--- begin Records to process ---
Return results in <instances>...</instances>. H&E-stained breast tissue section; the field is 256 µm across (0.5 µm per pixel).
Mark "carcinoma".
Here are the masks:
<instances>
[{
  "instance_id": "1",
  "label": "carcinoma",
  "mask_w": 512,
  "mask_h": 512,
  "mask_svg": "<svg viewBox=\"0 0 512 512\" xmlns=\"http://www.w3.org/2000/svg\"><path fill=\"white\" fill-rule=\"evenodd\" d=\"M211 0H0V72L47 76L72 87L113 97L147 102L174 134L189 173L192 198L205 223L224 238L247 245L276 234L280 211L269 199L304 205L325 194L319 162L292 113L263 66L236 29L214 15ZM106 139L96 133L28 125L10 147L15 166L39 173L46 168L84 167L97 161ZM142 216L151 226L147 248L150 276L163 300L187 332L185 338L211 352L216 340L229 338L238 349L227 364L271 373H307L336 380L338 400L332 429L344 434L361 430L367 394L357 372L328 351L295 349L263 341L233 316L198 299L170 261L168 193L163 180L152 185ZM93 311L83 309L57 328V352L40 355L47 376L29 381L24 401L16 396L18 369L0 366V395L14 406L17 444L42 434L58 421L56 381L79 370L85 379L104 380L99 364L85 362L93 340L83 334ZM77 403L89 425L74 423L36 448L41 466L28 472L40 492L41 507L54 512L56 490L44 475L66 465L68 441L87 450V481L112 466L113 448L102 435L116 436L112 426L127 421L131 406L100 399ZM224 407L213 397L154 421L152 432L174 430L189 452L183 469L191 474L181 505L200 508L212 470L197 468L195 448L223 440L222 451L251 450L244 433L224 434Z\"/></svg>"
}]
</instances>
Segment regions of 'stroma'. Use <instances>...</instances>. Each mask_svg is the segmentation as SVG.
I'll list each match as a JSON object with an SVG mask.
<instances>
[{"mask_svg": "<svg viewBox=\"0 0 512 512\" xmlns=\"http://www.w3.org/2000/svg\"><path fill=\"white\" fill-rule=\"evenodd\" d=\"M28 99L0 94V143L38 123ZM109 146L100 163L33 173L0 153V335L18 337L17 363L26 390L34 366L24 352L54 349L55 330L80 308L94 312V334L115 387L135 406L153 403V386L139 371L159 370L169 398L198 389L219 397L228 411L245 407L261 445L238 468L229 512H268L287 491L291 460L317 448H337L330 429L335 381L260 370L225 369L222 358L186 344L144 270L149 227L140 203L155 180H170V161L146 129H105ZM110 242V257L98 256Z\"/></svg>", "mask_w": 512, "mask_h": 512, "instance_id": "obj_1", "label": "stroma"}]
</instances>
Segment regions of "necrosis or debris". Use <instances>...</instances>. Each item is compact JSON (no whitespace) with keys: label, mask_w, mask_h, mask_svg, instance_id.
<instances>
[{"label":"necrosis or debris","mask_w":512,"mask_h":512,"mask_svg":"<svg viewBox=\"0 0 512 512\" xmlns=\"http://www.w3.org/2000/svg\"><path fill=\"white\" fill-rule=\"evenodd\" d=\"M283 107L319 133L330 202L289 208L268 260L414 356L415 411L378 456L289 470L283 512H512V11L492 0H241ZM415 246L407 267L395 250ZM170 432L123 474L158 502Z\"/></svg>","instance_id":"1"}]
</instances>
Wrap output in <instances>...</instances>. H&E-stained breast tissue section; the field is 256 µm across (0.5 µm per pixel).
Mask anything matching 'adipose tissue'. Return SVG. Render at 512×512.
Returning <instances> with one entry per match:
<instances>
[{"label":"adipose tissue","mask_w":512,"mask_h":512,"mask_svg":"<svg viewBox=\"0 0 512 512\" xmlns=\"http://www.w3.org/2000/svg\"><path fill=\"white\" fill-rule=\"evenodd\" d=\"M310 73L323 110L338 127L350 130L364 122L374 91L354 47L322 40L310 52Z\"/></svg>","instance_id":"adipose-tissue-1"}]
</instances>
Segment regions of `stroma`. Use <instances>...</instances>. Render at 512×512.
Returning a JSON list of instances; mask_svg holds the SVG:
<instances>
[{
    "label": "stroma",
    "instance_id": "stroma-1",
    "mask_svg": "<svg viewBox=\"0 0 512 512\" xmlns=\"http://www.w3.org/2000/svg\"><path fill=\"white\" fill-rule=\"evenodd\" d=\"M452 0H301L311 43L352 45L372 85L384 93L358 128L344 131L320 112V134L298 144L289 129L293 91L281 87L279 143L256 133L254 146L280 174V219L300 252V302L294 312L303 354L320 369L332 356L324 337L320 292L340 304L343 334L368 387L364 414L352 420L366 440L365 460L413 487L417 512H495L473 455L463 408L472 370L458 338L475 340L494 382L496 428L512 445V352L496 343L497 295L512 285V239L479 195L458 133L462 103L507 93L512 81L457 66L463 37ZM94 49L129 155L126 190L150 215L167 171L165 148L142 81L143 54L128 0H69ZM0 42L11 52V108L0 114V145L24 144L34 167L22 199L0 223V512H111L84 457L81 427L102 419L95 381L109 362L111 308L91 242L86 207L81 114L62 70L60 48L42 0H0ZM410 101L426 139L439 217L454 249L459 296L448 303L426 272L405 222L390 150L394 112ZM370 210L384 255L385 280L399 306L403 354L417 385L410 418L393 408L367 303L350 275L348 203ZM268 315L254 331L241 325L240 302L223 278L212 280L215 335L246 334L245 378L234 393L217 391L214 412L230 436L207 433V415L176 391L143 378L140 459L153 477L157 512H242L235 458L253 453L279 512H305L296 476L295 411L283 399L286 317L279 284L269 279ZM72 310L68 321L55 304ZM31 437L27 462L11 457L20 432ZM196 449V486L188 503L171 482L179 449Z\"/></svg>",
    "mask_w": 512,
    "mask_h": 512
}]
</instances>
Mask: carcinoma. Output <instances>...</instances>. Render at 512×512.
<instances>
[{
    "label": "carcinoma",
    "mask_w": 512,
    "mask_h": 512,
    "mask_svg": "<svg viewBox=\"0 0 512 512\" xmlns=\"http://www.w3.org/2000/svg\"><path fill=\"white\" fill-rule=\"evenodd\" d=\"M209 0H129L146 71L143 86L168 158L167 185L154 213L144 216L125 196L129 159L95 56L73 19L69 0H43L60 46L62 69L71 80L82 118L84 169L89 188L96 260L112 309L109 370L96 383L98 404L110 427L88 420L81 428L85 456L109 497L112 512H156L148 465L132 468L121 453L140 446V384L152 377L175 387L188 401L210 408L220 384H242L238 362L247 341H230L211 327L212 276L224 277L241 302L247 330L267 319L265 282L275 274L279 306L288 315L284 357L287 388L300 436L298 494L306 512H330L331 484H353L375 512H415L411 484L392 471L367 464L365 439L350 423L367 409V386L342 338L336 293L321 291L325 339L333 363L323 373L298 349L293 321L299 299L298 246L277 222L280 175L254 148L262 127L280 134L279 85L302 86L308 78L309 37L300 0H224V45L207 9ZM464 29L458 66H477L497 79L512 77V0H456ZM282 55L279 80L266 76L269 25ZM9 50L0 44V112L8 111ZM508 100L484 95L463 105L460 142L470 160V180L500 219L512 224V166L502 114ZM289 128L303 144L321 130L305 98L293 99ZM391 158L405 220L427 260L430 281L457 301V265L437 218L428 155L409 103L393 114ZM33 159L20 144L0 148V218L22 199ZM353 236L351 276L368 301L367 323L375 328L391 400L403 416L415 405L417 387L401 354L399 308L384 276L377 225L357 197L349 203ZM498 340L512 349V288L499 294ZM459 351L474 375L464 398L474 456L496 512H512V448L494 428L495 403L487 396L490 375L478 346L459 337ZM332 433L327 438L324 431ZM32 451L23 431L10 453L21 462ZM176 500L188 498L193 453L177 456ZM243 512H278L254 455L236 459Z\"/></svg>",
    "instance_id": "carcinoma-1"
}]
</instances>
--- end Records to process ---
Every line holding "with" should be copied out.

I'll list each match as a JSON object with an SVG mask.
Segment regions of "necrosis or debris". Use <instances>...</instances>. Each item is compact JSON (no whitespace) with keys: label, mask_w, mask_h, mask_svg, instance_id.
Returning <instances> with one entry per match:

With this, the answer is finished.